**Exercise requirements:** The answer must be every line of the records below that contains the word "mushroom", copied out.

++++++++++

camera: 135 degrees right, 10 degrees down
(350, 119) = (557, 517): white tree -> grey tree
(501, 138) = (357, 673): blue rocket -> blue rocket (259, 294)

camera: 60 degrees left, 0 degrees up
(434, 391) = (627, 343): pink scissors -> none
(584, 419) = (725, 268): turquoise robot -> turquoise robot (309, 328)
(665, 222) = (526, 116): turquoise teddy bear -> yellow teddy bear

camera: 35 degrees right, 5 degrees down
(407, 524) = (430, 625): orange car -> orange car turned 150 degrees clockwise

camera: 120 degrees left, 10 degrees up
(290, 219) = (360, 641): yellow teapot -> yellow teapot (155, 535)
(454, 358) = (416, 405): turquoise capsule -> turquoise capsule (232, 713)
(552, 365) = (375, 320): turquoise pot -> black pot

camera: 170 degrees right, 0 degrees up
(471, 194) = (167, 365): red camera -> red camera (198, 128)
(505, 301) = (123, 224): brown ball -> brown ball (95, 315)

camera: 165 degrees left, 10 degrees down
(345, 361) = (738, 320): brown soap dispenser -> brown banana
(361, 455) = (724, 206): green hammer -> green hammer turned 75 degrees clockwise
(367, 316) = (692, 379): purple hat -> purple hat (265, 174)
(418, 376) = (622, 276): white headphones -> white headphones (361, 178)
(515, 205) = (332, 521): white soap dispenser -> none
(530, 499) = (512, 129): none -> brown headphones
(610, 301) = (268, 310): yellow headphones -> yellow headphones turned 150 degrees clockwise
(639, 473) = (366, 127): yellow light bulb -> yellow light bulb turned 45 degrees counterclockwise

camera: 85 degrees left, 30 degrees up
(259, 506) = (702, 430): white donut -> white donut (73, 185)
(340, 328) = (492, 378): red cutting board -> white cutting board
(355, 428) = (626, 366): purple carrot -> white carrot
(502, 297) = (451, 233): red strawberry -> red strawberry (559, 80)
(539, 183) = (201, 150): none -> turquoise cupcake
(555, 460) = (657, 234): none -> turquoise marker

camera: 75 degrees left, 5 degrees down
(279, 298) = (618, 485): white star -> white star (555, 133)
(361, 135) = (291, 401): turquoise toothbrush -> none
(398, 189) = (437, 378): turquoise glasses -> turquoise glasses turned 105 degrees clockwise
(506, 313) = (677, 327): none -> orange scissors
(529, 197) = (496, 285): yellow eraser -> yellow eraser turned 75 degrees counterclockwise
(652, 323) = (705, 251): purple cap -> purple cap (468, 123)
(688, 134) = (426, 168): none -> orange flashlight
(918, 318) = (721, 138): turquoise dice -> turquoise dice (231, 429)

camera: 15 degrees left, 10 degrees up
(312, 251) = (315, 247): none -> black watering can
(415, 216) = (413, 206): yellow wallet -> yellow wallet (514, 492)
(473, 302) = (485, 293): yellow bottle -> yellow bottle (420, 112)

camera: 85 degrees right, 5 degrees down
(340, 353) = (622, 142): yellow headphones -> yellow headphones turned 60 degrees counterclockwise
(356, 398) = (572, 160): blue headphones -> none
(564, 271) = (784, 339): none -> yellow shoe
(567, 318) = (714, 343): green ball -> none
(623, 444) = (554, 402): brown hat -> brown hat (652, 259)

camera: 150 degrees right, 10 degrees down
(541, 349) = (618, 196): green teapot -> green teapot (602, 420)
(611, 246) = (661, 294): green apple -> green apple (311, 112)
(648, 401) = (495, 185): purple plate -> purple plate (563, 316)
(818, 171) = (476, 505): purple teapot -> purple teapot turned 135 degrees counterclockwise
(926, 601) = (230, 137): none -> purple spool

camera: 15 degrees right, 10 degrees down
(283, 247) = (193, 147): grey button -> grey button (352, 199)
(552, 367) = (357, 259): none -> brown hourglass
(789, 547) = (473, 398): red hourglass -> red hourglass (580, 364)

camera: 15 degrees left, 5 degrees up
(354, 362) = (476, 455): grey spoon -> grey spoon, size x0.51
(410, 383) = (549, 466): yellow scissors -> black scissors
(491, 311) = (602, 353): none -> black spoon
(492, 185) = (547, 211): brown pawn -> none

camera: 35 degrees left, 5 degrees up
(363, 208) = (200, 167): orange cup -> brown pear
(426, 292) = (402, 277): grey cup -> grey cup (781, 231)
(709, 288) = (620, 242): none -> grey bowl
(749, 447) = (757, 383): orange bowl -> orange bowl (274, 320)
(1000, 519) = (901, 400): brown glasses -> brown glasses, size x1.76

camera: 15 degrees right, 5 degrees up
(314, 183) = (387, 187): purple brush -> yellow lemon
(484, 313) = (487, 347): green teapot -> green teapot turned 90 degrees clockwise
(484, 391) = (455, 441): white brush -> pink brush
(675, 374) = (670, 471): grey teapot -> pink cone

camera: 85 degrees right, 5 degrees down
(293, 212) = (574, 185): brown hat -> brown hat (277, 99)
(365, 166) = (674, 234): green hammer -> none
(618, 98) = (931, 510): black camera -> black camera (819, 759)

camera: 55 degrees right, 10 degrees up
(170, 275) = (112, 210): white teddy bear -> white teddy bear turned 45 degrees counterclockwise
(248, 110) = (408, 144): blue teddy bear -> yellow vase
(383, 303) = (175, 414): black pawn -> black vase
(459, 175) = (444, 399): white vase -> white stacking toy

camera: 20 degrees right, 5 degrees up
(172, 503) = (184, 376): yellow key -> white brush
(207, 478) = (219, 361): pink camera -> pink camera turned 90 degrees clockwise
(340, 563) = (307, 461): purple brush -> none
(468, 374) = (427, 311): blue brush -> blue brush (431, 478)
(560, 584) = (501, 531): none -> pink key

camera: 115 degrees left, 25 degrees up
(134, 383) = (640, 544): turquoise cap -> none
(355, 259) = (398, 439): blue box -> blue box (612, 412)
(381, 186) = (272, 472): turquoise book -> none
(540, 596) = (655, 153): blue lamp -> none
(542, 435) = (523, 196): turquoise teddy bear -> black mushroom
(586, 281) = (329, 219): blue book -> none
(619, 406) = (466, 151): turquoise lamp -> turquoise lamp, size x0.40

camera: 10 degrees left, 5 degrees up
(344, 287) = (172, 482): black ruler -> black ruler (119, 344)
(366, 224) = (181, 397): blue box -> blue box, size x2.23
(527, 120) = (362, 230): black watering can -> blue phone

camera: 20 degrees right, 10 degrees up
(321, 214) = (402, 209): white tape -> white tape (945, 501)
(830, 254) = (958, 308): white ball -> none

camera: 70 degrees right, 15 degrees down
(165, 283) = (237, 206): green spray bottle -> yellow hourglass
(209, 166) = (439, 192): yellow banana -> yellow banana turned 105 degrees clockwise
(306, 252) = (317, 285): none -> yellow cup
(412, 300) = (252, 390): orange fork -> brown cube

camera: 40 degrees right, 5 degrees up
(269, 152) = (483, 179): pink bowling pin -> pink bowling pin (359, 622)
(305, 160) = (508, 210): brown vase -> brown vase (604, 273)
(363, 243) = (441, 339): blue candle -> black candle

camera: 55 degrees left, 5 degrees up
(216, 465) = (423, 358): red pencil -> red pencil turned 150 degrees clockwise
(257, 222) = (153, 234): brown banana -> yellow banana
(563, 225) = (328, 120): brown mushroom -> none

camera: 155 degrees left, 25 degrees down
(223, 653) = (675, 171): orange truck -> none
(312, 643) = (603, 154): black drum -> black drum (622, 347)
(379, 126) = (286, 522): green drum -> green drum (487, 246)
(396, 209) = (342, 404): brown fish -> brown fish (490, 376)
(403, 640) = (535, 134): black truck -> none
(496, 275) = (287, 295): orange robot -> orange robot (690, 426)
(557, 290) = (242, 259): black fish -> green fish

++++++++++

**Response for this exercise:**
(542, 435) = (523, 196): turquoise teddy bear -> black mushroom
(563, 225) = (328, 120): brown mushroom -> none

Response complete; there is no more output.